*DATA*.
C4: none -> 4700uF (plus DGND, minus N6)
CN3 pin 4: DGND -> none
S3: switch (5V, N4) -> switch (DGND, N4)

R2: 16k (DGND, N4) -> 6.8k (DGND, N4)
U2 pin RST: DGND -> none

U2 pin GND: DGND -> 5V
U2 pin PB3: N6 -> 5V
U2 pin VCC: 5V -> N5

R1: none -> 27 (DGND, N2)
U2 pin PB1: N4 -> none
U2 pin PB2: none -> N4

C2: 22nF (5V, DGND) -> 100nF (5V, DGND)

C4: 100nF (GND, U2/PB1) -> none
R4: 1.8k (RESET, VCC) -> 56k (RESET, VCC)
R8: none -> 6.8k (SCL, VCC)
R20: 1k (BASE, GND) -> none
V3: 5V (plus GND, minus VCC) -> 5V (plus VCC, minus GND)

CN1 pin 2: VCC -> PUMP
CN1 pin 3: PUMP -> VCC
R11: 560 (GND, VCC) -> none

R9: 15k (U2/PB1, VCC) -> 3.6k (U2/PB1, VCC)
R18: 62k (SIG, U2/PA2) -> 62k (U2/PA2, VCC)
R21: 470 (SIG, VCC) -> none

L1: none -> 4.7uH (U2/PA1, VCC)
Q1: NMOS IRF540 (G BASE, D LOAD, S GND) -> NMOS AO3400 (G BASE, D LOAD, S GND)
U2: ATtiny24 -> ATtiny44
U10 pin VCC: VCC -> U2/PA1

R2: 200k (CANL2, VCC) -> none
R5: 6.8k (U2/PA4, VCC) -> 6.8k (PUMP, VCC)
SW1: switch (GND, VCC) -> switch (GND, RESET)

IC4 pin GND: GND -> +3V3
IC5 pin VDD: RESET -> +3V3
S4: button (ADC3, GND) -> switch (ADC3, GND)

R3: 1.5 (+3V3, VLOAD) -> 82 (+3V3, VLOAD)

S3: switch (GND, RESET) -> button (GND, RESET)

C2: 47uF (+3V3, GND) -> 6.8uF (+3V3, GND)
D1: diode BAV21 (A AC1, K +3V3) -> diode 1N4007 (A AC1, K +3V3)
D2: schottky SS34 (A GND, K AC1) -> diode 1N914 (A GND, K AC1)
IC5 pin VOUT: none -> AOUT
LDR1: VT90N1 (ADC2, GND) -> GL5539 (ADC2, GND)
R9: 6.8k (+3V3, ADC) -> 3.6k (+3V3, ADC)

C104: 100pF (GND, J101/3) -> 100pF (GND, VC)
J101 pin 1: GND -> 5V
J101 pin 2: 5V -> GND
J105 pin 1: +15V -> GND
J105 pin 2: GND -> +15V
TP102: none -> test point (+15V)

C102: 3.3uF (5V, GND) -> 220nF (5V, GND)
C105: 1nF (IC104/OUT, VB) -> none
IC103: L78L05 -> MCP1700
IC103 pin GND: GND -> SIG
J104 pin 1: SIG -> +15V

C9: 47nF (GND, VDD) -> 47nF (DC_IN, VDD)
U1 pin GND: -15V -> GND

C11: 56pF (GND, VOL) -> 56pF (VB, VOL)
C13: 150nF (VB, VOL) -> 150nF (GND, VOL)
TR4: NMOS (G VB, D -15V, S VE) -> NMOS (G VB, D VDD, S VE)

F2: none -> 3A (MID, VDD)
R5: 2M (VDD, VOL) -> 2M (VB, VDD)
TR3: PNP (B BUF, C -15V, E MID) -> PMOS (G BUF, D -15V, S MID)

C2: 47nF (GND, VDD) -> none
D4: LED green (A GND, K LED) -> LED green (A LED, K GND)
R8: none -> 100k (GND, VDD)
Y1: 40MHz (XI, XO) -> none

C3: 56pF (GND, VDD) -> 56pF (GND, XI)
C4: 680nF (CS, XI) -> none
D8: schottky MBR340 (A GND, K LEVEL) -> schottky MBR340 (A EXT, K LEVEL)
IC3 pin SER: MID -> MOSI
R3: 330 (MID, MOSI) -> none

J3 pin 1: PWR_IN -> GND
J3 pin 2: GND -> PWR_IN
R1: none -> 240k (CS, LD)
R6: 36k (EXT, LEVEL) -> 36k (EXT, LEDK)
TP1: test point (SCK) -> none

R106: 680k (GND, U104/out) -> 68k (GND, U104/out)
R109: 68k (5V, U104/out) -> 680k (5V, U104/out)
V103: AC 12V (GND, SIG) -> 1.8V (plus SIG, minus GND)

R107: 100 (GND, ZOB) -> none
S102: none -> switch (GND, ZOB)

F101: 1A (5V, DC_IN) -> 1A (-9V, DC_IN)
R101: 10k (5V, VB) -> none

*THE PROBLEM*. Copy each line above where "DGND" appears.

*ANSWER TO THE EXERCISE*.
C4: none -> 4700uF (plus DGND, minus N6)
CN3 pin 4: DGND -> none
S3: switch (5V, N4) -> switch (DGND, N4)
R2: 16k (DGND, N4) -> 6.8k (DGND, N4)
U2 pin RST: DGND -> none
U2 pin GND: DGND -> 5V
R1: none -> 27 (DGND, N2)
C2: 22nF (5V, DGND) -> 100nF (5V, DGND)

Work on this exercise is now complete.